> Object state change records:
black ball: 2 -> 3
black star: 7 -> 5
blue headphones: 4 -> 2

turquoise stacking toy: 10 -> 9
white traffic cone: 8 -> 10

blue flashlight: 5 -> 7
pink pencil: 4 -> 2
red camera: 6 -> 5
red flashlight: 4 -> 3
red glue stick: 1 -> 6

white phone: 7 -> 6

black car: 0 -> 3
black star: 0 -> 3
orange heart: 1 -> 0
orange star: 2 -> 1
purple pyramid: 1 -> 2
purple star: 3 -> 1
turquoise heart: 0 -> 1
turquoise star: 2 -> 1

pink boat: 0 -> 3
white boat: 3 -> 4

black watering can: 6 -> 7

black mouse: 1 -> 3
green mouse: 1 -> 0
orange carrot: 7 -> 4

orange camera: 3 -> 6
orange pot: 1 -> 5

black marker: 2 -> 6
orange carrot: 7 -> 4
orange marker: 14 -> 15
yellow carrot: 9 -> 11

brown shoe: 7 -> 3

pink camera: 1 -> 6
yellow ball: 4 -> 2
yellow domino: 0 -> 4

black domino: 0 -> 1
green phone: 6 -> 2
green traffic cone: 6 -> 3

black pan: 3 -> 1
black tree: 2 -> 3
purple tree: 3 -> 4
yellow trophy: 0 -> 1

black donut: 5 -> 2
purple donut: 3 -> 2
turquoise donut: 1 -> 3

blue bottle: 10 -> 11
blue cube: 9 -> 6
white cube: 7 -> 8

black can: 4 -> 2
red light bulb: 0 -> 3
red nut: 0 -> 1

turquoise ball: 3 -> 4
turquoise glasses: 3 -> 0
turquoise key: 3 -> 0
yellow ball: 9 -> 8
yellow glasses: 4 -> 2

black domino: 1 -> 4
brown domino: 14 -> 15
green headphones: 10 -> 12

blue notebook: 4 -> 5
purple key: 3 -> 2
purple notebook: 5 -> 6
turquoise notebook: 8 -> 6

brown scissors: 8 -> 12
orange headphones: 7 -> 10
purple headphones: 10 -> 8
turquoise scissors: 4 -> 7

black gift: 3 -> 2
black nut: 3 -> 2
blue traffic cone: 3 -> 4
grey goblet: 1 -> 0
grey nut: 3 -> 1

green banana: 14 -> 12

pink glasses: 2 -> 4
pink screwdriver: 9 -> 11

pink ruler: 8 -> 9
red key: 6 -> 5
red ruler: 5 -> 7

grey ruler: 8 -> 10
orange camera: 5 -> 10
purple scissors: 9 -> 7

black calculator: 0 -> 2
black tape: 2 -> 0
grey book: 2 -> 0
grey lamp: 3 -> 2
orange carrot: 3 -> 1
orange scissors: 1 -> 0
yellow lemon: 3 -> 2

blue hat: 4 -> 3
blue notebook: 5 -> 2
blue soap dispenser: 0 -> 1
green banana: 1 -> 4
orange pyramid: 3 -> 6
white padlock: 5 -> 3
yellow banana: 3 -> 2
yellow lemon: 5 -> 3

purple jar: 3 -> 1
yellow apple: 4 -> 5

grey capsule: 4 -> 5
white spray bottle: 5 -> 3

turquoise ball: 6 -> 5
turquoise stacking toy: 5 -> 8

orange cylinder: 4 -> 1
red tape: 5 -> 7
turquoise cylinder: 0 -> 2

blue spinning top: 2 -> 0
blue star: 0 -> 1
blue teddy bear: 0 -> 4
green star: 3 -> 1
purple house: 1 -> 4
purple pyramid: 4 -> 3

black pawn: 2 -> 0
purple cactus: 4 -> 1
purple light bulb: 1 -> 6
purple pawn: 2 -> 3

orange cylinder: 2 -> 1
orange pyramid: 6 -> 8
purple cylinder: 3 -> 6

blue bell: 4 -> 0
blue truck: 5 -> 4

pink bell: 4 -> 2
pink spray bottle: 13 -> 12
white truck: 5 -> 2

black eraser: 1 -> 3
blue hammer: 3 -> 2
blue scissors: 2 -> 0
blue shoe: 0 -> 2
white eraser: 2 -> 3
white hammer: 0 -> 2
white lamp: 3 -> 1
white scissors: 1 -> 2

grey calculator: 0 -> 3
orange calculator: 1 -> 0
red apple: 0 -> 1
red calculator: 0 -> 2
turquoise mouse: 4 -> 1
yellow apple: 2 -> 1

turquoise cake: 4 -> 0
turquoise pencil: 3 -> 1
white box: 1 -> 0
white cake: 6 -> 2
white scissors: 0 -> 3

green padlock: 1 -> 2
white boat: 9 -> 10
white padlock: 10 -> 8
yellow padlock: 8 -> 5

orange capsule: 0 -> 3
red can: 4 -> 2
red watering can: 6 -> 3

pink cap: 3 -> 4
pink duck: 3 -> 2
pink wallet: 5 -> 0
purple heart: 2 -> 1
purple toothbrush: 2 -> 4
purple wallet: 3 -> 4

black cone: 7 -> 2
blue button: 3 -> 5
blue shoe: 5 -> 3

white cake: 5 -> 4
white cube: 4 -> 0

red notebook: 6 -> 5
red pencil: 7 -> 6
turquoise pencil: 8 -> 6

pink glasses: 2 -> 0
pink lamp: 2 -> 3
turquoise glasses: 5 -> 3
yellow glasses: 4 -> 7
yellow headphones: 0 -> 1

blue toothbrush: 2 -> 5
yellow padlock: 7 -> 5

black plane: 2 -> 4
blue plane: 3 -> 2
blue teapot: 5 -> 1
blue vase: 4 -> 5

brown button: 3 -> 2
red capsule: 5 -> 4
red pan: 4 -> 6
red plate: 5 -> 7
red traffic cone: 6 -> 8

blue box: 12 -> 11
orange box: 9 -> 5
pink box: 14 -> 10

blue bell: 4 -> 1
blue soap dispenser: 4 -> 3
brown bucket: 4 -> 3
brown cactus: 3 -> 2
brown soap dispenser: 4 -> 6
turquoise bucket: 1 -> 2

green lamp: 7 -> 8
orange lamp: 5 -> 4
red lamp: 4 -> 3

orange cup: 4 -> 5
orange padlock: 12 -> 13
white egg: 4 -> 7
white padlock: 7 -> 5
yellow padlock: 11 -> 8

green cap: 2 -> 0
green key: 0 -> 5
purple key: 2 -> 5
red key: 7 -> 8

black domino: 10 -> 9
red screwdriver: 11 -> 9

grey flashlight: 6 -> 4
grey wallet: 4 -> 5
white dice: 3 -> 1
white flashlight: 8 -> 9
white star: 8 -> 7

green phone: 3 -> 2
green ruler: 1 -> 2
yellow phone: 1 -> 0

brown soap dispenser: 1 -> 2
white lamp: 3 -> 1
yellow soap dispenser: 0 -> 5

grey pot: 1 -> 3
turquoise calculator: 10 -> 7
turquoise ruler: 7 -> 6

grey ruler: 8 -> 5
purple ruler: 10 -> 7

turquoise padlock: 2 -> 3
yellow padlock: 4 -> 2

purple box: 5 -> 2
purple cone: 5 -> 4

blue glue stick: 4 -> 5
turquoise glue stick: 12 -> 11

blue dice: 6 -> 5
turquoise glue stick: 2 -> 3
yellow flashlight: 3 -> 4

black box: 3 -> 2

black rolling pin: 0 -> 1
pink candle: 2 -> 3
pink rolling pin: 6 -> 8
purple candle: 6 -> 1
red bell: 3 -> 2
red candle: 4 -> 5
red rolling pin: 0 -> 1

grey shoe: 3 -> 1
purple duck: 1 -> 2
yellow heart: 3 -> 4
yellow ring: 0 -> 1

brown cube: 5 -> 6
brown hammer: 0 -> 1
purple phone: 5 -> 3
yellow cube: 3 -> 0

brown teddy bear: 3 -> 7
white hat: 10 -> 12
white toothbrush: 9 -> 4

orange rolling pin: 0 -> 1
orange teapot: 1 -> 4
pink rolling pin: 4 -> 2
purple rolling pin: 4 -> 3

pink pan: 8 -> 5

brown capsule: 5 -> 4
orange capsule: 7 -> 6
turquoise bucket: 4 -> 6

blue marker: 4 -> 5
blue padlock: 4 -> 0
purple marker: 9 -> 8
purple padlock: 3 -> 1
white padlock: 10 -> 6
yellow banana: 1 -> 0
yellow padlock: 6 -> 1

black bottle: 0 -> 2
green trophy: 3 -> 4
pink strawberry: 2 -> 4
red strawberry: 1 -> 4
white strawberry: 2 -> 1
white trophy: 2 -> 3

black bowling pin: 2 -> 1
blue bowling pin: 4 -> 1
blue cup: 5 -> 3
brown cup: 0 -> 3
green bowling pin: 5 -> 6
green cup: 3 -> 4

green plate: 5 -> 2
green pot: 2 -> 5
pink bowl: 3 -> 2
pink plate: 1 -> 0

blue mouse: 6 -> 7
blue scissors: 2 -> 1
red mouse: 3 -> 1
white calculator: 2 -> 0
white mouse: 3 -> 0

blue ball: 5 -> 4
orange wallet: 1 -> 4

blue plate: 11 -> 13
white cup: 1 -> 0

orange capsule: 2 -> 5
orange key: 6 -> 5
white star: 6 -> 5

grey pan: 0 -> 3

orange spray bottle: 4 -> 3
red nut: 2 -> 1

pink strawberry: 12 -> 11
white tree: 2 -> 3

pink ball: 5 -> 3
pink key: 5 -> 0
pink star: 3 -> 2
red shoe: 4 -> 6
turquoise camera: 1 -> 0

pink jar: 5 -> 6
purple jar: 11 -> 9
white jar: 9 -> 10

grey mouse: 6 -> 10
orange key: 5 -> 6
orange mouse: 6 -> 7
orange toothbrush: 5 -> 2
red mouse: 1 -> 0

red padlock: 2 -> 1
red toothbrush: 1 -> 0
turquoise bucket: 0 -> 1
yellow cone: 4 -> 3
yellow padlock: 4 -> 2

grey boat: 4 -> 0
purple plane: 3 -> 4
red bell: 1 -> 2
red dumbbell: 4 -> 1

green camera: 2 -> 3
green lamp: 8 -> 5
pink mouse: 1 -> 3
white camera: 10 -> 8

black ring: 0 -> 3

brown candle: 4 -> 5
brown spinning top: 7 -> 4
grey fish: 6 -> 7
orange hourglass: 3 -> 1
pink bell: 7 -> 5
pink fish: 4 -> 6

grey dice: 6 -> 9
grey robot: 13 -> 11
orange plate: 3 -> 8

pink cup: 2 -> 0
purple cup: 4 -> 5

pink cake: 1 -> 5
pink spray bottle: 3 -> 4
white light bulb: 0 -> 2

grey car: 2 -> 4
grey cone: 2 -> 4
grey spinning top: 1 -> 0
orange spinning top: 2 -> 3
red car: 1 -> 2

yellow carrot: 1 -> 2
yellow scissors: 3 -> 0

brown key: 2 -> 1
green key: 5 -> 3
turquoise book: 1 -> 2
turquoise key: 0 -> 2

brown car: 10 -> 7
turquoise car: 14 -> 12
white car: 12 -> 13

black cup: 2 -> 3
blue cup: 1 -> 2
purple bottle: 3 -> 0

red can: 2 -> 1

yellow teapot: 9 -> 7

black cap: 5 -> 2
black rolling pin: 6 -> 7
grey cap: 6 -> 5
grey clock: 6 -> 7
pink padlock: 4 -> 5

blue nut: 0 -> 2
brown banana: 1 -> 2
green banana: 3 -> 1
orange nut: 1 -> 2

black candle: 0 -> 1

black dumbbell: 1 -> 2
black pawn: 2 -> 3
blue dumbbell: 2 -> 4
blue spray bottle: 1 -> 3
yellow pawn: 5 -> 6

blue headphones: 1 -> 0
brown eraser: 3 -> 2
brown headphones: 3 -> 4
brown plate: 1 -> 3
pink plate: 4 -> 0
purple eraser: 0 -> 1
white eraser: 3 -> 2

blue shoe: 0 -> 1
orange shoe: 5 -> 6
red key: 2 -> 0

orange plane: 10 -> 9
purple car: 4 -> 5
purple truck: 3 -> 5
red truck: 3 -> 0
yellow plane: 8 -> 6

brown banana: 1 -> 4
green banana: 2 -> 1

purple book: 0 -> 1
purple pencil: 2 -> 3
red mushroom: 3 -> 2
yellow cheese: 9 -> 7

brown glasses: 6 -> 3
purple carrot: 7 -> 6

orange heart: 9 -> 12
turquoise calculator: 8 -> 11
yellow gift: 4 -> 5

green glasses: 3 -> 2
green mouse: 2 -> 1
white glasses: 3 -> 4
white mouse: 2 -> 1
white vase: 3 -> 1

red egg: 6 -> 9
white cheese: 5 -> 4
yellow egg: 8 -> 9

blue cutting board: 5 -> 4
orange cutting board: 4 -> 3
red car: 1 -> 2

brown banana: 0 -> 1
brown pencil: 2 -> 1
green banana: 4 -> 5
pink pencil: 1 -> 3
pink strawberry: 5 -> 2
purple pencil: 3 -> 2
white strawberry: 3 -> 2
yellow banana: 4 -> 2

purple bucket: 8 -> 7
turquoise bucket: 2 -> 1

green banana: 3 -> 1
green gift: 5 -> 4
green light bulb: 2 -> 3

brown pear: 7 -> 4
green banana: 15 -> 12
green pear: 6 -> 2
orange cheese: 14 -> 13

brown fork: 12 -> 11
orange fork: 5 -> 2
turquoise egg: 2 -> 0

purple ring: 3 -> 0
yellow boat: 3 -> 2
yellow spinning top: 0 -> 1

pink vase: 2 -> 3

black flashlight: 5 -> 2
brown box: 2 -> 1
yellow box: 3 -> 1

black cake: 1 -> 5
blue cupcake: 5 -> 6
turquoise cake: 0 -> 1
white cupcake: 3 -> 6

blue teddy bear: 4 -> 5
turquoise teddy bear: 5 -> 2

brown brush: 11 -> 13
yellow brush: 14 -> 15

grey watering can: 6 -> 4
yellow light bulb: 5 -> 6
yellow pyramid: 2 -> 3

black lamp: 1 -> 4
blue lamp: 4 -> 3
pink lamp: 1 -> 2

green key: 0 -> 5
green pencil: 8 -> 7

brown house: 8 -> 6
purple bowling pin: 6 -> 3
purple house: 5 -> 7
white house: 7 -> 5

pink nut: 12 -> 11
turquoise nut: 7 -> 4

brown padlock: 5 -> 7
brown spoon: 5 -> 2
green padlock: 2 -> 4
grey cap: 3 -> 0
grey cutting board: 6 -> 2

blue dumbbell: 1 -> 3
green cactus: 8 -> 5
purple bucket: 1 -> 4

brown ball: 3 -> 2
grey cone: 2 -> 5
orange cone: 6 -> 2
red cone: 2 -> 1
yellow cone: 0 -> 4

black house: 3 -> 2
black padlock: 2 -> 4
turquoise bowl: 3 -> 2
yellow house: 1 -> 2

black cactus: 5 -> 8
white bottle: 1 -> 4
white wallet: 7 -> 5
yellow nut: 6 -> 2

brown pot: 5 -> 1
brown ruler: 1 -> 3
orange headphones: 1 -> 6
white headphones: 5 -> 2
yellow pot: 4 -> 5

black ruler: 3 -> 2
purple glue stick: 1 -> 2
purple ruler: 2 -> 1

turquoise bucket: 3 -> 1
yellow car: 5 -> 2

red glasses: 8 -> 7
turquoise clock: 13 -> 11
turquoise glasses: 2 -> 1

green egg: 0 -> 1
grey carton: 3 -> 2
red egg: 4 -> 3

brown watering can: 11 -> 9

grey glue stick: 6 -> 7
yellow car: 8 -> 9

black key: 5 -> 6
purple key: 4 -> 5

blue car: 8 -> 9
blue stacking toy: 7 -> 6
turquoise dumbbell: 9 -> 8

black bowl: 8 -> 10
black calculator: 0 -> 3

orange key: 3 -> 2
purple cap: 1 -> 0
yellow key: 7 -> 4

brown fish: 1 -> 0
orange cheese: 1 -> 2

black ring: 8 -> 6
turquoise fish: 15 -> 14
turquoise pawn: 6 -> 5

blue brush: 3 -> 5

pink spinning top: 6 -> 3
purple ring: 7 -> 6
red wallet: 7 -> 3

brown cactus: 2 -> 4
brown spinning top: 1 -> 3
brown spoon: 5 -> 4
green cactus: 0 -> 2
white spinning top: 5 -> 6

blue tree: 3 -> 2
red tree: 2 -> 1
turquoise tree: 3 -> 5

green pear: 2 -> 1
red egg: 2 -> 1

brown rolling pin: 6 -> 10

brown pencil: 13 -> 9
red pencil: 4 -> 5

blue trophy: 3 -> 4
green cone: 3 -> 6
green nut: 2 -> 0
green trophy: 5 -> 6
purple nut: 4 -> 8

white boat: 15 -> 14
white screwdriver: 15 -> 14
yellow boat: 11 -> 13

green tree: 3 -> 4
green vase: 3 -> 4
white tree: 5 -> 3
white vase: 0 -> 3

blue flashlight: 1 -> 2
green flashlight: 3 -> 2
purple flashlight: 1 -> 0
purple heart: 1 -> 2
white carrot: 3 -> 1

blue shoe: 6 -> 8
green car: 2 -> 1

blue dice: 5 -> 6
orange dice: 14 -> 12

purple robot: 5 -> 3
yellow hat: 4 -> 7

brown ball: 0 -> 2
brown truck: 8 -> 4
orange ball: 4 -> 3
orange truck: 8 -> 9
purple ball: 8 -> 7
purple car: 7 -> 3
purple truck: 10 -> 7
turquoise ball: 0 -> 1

> WORK TASK:
Scan the data above. Return every line with "bulb" in it.

> RESPONSE TO THE TASK:
red light bulb: 0 -> 3
purple light bulb: 1 -> 6
white light bulb: 0 -> 2
green light bulb: 2 -> 3
yellow light bulb: 5 -> 6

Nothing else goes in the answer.